**Task to carry out:**
For the entries below, the result should be an exact transcription of the lines from the one with "D2: zener (A" up to and including the one with "S1: button (COM, LED2) -> button (COM, RESET)", and only those.

**Dataset extract:**

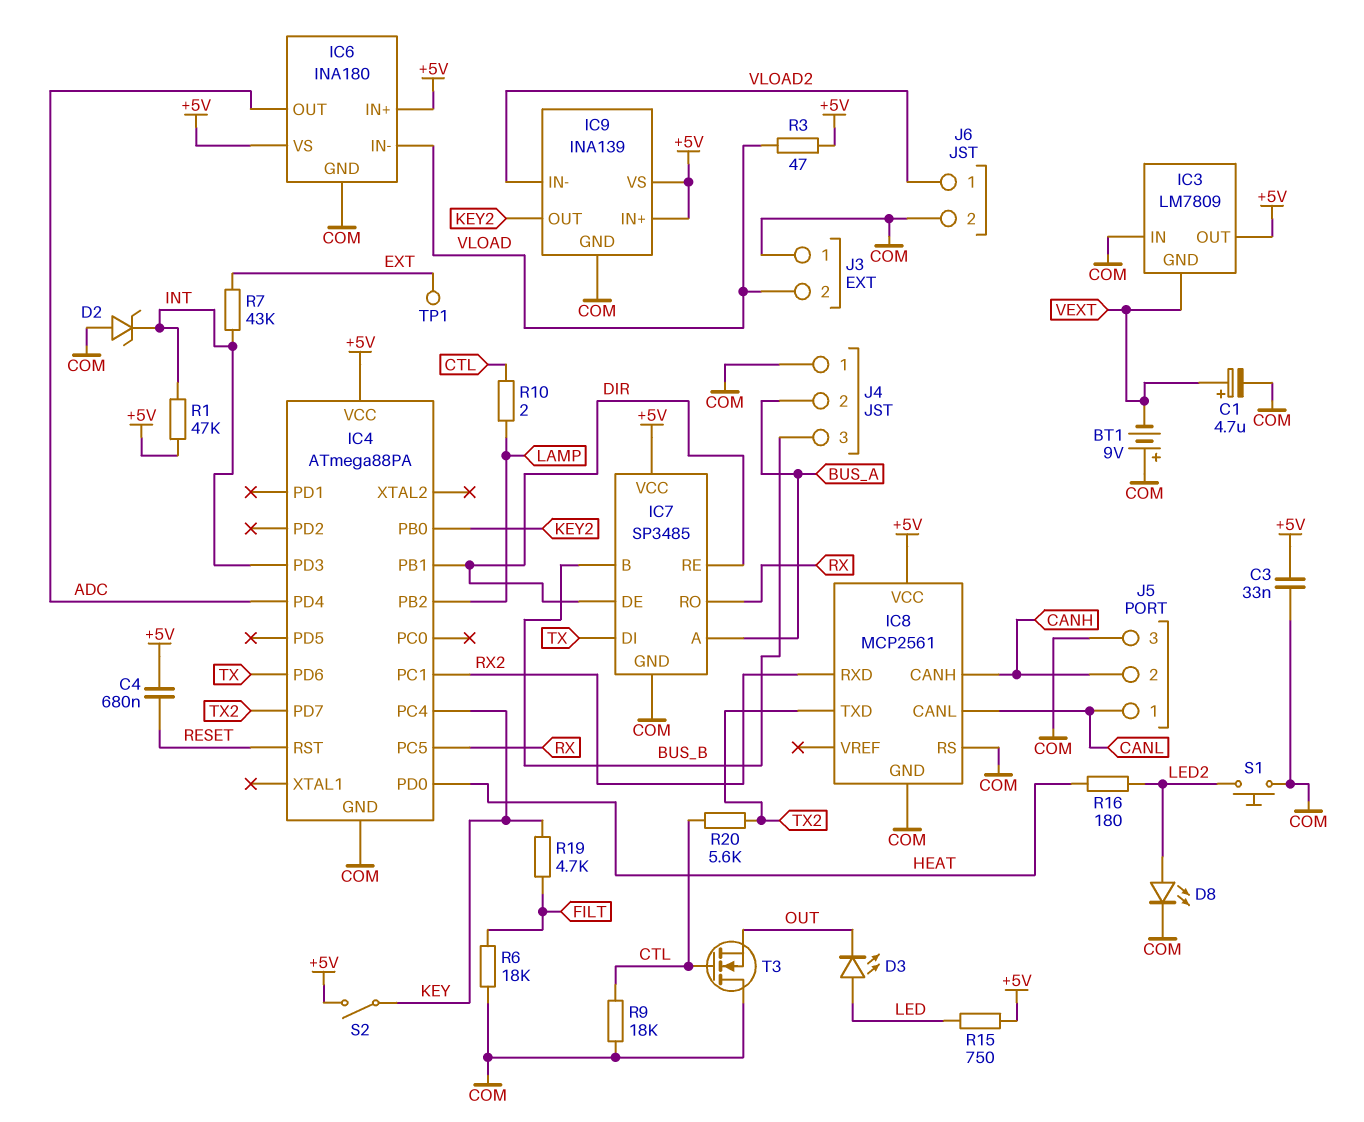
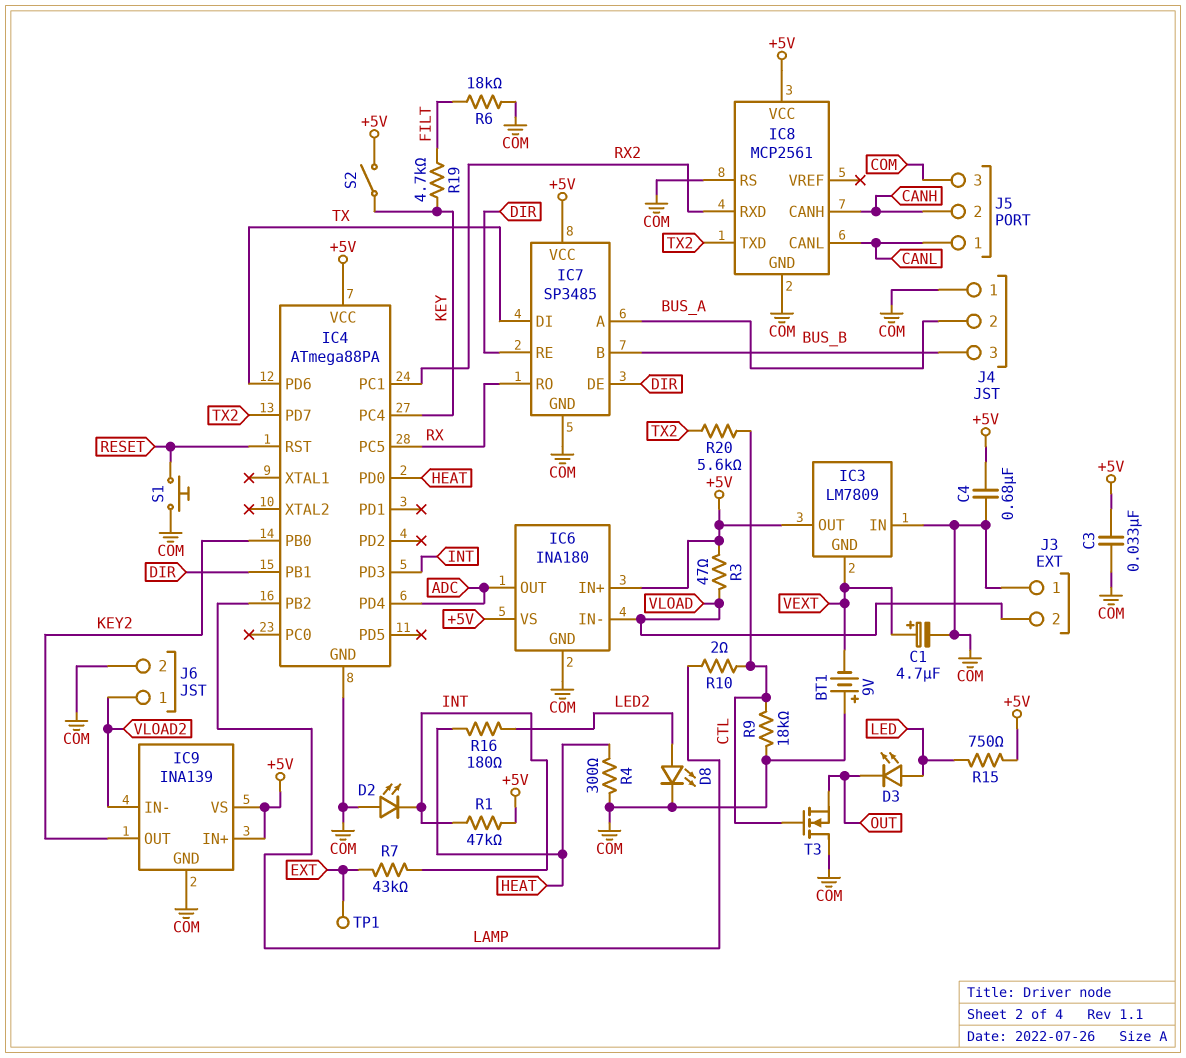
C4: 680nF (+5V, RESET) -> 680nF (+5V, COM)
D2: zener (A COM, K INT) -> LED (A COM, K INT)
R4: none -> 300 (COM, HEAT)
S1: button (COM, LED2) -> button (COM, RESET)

---

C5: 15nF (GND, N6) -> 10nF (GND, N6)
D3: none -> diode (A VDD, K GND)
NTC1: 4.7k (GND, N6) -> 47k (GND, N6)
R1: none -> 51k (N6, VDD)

**Task solution:**
D2: zener (A COM, K INT) -> LED (A COM, K INT)
R4: none -> 300 (COM, HEAT)
S1: button (COM, LED2) -> button (COM, RESET)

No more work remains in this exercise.